Set exercise:
Pull out every line in the items below that contains the string "clef", matching case exactly, and copy each line in full.

§ §

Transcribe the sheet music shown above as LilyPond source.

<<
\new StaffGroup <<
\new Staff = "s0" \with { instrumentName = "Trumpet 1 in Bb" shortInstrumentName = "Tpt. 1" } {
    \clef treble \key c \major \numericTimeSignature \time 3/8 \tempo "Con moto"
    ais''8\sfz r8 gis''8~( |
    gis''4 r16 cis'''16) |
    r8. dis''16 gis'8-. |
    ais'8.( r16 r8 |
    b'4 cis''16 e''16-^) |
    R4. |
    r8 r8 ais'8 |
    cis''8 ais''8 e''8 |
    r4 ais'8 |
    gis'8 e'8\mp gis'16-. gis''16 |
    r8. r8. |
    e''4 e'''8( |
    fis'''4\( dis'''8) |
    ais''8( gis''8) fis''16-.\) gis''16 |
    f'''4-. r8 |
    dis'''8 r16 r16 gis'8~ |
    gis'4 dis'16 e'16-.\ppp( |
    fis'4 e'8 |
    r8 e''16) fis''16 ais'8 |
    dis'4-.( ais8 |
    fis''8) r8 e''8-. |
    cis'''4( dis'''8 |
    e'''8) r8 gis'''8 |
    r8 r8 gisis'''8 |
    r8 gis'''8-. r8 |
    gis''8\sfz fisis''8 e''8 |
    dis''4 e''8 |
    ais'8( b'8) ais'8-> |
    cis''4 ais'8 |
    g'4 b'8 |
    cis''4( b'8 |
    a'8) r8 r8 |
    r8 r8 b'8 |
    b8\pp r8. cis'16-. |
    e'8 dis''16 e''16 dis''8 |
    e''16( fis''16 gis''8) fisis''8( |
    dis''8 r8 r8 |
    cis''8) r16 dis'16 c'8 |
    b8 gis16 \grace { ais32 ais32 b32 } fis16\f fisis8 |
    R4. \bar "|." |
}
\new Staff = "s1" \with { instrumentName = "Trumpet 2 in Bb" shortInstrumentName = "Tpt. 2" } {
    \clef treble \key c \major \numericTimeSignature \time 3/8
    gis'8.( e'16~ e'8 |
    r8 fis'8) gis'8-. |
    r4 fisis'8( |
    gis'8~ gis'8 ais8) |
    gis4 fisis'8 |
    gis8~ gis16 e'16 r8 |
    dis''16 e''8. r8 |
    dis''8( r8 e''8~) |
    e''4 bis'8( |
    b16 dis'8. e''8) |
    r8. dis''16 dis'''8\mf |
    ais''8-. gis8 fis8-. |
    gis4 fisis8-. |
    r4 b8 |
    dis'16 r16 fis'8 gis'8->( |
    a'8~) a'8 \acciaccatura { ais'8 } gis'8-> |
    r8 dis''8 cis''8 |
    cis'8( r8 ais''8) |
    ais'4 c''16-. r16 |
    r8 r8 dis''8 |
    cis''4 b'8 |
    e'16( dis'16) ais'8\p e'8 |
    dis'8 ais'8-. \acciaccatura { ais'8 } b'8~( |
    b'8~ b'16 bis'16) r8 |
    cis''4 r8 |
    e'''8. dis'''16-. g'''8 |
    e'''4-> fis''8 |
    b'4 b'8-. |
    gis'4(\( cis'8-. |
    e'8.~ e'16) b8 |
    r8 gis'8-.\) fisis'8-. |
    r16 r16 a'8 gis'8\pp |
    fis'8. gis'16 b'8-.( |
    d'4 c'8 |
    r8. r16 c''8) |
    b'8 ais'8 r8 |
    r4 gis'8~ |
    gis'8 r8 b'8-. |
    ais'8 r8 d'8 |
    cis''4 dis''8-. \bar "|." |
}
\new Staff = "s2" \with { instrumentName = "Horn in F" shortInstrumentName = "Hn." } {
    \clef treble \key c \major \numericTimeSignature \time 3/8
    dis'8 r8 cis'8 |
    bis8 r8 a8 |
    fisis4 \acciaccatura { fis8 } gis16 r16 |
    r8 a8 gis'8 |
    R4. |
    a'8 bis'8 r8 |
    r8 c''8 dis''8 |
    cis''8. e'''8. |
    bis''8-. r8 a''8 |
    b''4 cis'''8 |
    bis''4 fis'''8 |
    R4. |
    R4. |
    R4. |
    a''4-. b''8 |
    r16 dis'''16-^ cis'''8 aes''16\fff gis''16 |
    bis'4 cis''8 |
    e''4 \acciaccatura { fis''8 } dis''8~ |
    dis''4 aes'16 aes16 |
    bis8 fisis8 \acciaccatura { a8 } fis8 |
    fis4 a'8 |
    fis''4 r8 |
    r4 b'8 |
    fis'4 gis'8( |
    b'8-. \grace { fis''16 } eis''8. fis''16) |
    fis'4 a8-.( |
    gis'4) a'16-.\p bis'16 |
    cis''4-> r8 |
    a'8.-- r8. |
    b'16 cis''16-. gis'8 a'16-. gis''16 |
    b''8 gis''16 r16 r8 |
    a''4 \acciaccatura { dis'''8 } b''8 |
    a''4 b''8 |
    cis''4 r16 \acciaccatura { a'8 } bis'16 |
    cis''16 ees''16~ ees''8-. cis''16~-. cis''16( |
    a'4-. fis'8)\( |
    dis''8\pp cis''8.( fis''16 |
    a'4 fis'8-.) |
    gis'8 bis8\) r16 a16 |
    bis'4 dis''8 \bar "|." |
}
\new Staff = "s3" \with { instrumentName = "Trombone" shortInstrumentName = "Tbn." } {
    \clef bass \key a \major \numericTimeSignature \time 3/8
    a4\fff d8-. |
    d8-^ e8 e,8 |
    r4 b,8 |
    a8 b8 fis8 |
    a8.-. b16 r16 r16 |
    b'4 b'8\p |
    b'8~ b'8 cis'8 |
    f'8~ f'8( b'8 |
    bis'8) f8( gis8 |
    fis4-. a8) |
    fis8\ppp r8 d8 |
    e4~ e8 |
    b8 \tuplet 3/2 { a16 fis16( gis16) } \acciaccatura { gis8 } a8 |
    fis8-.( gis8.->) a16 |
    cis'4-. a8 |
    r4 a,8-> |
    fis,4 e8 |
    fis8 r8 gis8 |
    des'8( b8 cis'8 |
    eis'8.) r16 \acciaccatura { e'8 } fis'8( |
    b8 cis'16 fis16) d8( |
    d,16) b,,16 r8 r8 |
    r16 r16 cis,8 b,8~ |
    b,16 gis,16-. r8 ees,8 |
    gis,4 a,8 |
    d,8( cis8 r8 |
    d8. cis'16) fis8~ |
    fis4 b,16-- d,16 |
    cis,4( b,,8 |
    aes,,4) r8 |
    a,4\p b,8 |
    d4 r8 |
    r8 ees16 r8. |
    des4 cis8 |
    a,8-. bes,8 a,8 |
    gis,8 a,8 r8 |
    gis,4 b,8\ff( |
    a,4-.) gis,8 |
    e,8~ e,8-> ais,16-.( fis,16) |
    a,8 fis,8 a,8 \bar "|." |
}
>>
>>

§ §

Answer to the exercise:
    \clef treble \key c \major \numericTimeSignature \time 3/8 \tempo "Con moto"
    \clef treble \key c \major \numericTimeSignature \time 3/8
    \clef treble \key c \major \numericTimeSignature \time 3/8
    \clef bass \key a \major \numericTimeSignature \time 3/8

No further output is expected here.